**WHAT YOU ARE ASKED TO DO**
In the copy you make, keep each entry exactly as it is and leave out all images.

*** Opening of SUPPLIED MATERIAL ***

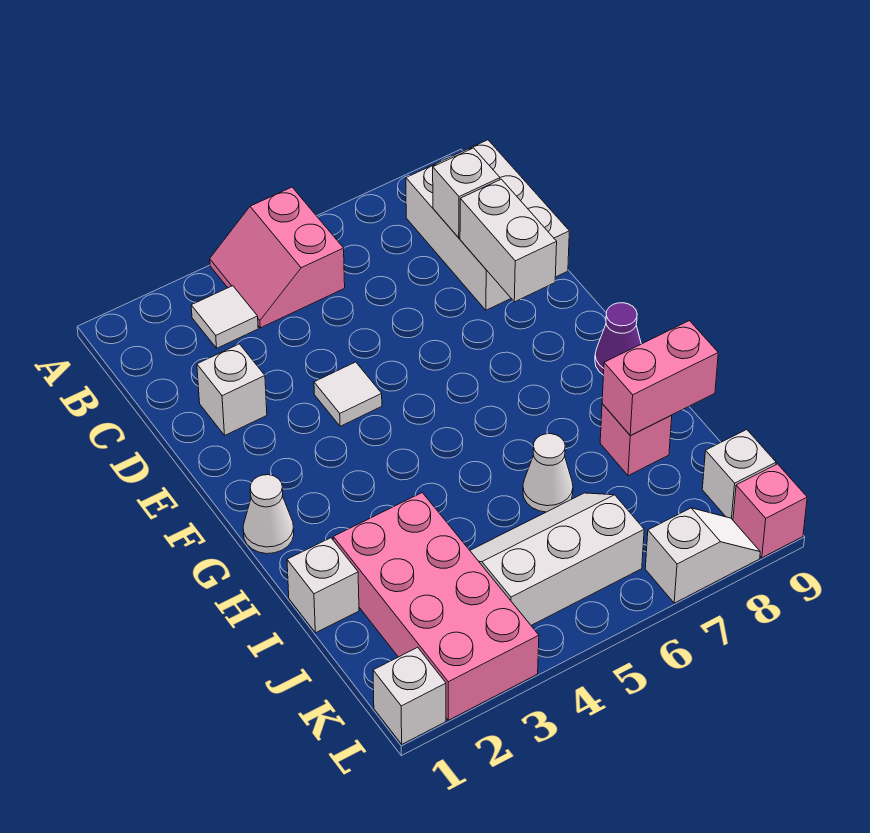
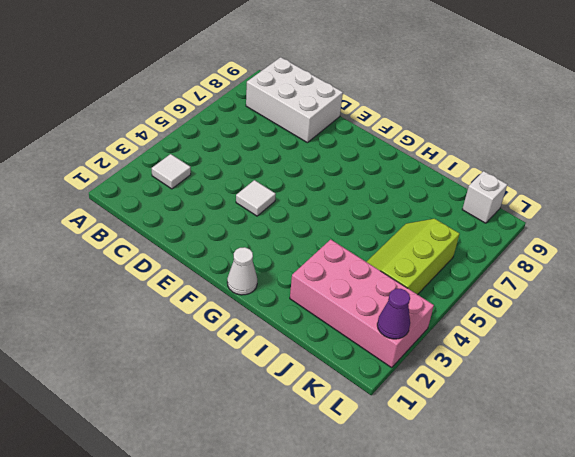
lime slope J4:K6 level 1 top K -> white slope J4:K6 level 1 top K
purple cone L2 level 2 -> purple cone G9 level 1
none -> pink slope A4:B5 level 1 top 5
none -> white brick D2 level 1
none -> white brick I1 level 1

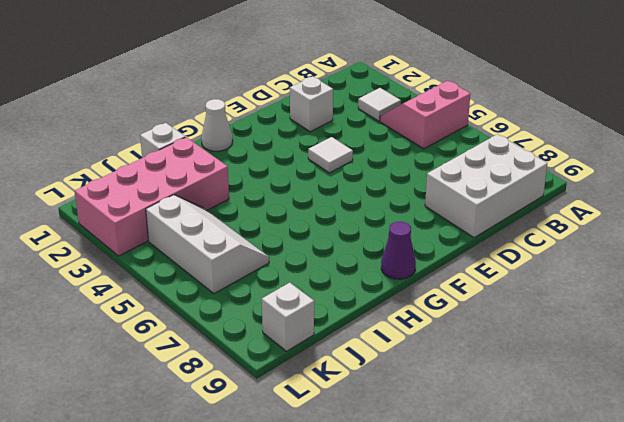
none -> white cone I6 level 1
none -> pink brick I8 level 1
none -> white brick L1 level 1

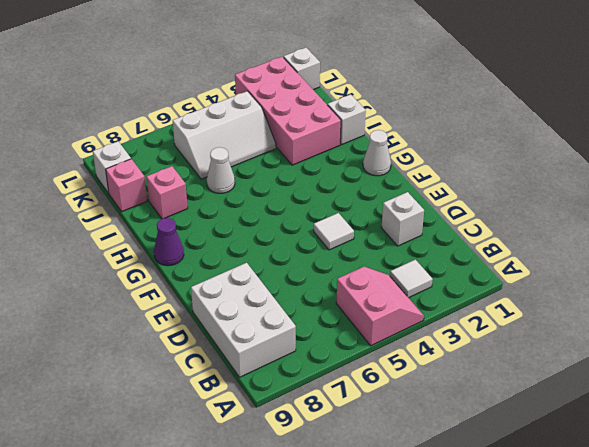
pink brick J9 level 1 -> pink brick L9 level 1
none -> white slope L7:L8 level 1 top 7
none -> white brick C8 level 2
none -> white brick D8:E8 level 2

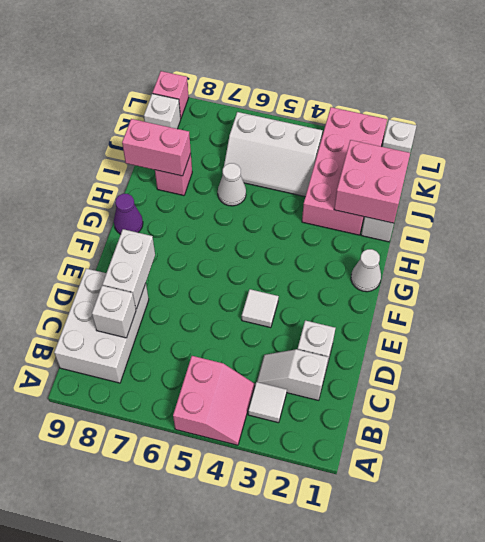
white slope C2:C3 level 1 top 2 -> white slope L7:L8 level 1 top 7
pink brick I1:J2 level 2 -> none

*** Close of SUPPLIED MATERIAL ***

**ANSWER**
lime slope J4:K6 level 1 top K -> white slope J4:K6 level 1 top K
purple cone L2 level 2 -> purple cone G9 level 1
none -> pink slope A4:B5 level 1 top 5
none -> white brick D2 level 1
none -> white brick I1 level 1

none -> white cone I6 level 1
none -> pink brick I8 level 1
none -> white brick L1 level 1

pink brick J9 level 1 -> pink brick L9 level 1
none -> white slope L7:L8 level 1 top 7
none -> white brick C8 level 2
none -> white brick D8:E8 level 2

white slope C2:C3 level 1 top 2 -> white slope L7:L8 level 1 top 7
pink brick I1:J2 level 2 -> none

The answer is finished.